Task prompt ::
Copy out each line of the entries where the word "crop" is present.

Given records ::
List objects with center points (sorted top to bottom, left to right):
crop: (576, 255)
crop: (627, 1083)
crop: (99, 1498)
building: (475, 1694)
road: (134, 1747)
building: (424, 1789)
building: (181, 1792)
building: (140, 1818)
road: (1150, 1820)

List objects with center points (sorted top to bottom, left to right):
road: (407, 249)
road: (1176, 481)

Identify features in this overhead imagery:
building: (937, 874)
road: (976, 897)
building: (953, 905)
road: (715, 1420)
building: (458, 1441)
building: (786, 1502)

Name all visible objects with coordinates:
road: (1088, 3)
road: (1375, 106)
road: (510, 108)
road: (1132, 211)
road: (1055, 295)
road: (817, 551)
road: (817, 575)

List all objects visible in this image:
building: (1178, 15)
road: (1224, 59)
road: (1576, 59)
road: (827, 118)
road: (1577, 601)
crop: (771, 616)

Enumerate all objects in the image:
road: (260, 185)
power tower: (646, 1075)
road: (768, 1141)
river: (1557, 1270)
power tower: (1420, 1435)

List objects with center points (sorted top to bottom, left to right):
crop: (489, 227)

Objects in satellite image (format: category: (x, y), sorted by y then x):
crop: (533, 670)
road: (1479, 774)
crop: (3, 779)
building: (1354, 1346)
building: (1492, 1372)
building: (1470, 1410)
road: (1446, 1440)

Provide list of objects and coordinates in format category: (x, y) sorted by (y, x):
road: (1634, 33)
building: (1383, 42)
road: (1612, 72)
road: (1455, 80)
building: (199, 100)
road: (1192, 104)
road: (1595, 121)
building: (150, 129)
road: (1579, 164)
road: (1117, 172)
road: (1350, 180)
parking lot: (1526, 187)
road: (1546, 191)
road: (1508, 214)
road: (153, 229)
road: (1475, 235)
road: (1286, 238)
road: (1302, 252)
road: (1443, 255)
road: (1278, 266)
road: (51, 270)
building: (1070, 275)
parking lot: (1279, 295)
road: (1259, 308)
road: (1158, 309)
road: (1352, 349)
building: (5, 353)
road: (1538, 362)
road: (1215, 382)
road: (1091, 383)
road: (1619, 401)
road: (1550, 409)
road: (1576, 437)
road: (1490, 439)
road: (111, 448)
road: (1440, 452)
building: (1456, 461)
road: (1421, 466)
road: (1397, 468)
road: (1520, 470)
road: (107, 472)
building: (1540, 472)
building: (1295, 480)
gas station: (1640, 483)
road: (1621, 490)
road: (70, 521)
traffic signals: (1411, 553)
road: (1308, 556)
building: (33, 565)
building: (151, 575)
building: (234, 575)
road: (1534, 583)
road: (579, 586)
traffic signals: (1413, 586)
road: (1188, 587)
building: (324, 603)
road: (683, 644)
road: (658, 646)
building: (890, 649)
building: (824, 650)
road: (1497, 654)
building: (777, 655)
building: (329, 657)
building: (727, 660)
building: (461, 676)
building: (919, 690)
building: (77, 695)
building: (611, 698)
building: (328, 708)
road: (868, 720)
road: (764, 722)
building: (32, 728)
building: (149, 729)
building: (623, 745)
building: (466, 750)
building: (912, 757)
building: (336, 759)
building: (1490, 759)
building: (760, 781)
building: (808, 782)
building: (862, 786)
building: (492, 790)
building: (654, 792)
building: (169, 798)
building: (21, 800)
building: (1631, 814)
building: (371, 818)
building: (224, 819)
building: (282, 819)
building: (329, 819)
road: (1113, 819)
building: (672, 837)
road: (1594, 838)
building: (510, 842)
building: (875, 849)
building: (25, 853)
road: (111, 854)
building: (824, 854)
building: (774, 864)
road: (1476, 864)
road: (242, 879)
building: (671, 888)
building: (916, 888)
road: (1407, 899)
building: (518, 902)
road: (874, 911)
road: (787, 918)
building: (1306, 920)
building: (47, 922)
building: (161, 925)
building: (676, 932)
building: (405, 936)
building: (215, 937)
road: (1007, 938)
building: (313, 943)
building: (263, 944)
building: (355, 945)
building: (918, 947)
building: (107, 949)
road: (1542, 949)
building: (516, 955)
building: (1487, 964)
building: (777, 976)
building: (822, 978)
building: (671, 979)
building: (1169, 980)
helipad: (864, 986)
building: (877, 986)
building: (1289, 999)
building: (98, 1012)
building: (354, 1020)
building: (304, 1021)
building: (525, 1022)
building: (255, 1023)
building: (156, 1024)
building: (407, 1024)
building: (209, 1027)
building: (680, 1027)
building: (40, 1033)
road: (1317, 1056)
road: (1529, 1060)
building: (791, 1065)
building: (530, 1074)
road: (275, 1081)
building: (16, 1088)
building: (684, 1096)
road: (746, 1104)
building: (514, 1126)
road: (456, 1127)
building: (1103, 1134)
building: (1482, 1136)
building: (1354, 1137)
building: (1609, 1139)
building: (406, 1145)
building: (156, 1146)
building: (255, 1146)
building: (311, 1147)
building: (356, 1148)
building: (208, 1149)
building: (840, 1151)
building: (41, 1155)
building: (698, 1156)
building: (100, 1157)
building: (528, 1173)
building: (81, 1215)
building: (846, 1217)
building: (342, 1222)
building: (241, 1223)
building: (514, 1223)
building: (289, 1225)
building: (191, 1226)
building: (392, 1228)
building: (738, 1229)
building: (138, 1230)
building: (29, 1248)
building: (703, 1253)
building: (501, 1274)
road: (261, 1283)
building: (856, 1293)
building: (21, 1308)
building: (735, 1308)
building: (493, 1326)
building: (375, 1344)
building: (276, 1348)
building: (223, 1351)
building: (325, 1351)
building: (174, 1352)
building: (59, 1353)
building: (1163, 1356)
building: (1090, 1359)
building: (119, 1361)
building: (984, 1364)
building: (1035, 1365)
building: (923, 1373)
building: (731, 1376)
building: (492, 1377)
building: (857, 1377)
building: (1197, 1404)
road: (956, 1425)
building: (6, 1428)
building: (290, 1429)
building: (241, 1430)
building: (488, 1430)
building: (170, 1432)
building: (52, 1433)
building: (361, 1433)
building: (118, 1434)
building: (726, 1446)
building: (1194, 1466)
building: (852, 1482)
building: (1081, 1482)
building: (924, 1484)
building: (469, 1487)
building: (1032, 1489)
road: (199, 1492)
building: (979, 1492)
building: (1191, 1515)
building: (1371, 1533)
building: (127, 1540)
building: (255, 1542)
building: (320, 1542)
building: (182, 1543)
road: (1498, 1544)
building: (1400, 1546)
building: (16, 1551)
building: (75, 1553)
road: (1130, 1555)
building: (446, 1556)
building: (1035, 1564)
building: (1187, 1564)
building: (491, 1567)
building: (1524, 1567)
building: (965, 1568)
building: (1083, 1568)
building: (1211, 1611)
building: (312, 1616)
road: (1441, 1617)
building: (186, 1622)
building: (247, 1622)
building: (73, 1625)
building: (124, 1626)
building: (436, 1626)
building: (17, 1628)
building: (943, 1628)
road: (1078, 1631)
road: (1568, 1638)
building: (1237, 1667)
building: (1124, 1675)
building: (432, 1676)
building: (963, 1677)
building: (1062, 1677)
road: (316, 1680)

Exercise response ::
crop: (576, 255)
crop: (627, 1083)
crop: (99, 1498)
crop: (771, 616)
crop: (489, 227)
crop: (533, 670)
crop: (3, 779)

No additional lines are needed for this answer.